WHAT THE TASK ASKS: Extract each line from the entries below that has the string "relocated" in it.

TASK INPUT:
══════════════════════════════
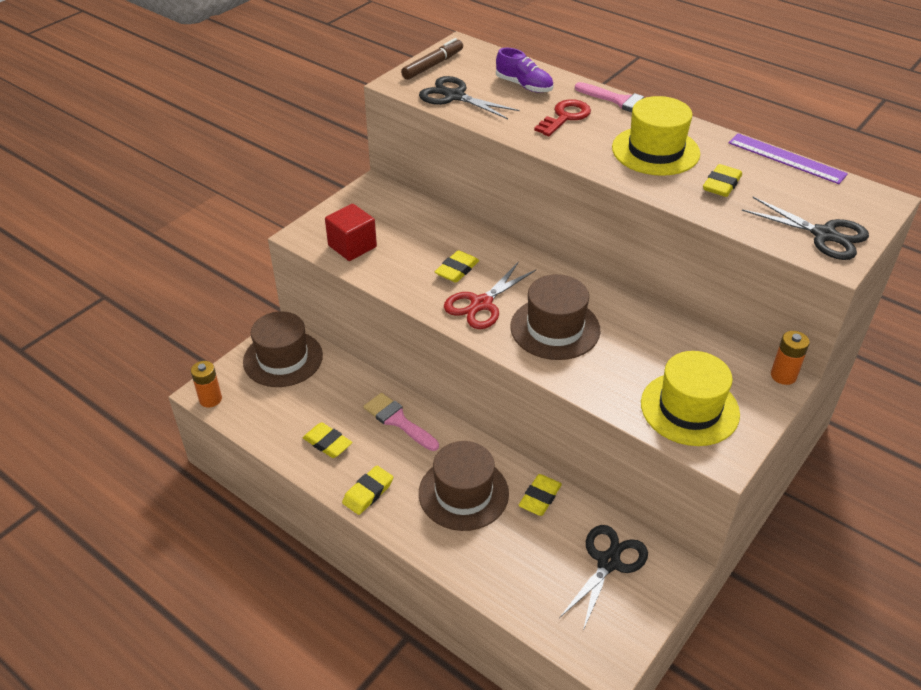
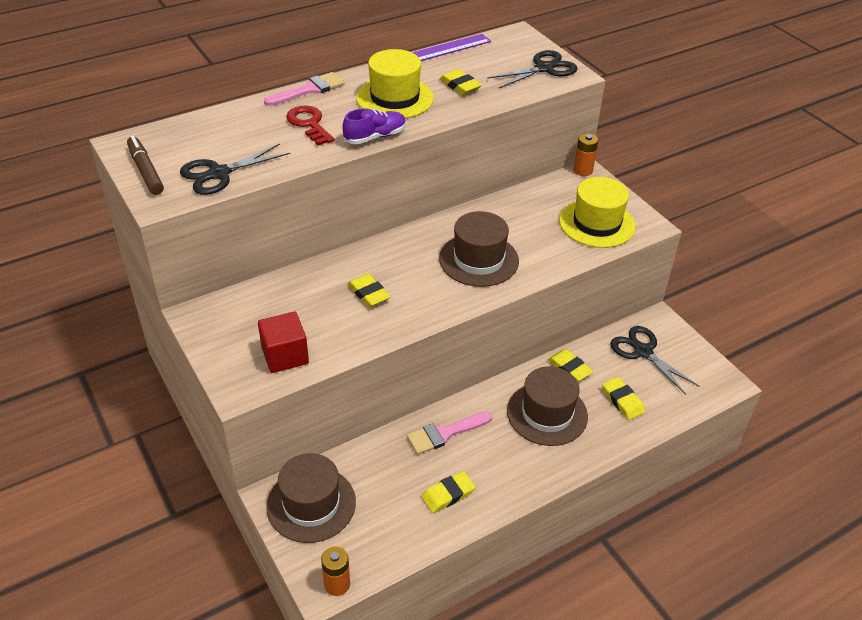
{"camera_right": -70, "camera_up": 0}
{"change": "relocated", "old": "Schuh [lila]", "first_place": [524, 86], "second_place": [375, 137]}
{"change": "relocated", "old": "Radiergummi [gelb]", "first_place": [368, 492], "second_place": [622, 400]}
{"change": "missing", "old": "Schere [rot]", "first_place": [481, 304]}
══════════════════════════════
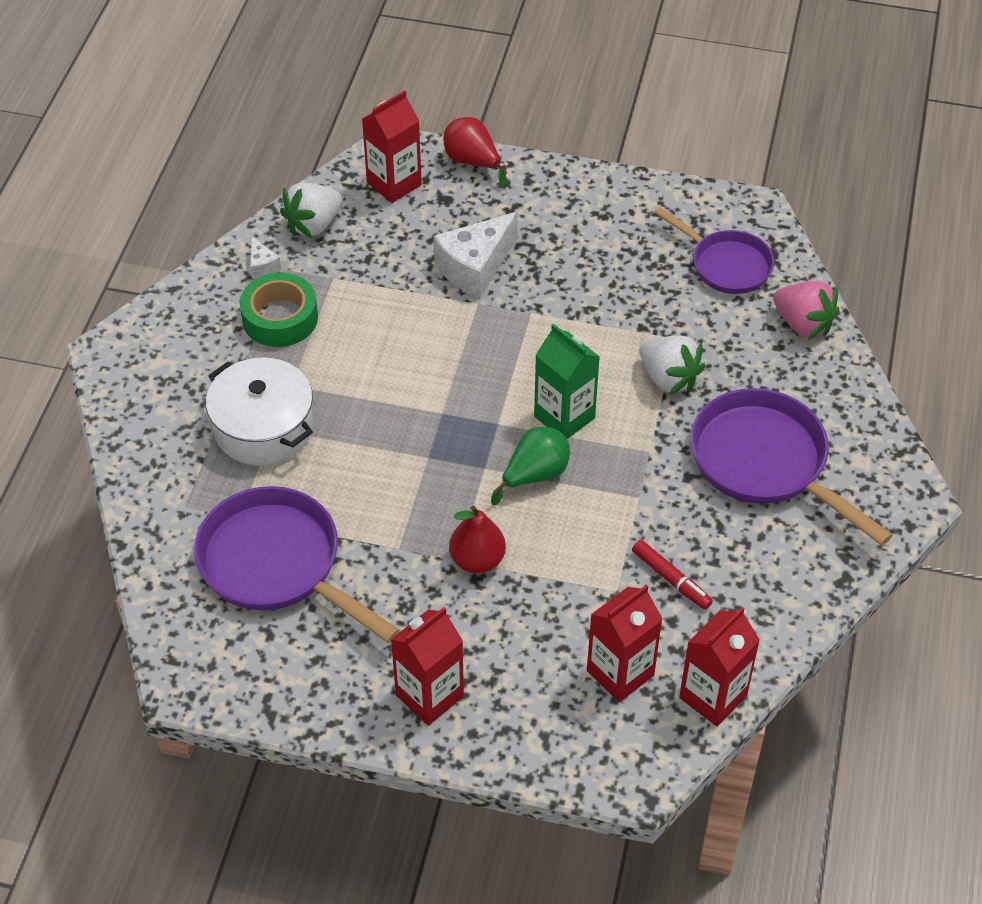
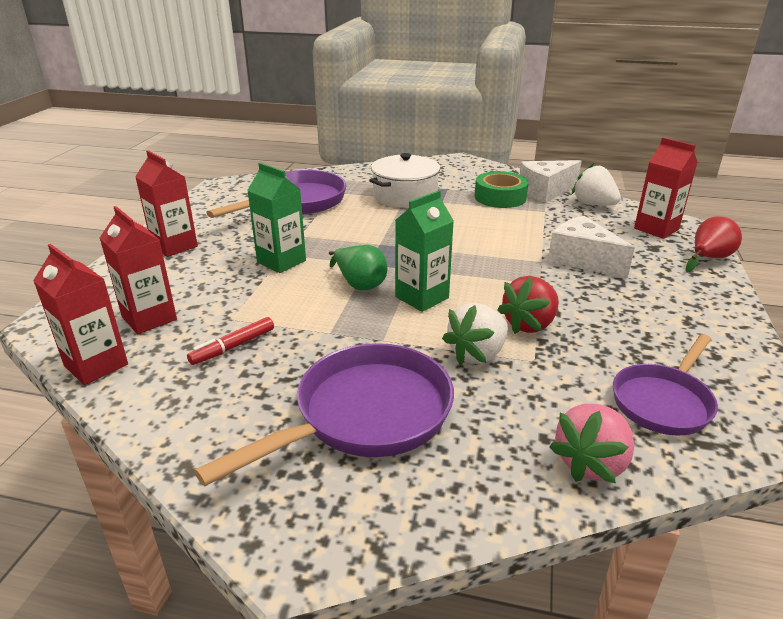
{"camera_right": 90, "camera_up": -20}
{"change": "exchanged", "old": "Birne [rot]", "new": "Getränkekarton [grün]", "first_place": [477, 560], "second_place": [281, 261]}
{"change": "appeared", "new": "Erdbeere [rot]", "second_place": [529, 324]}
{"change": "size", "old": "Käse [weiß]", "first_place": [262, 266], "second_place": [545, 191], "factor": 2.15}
══════════════════════════════
ANSWER TO THIS EXERCISE:
{"change": "relocated", "old": "Schuh [lila]", "first_place": [524, 86], "second_place": [375, 137]}
{"change": "relocated", "old": "Radiergummi [gelb]", "first_place": [368, 492], "second_place": [622, 400]}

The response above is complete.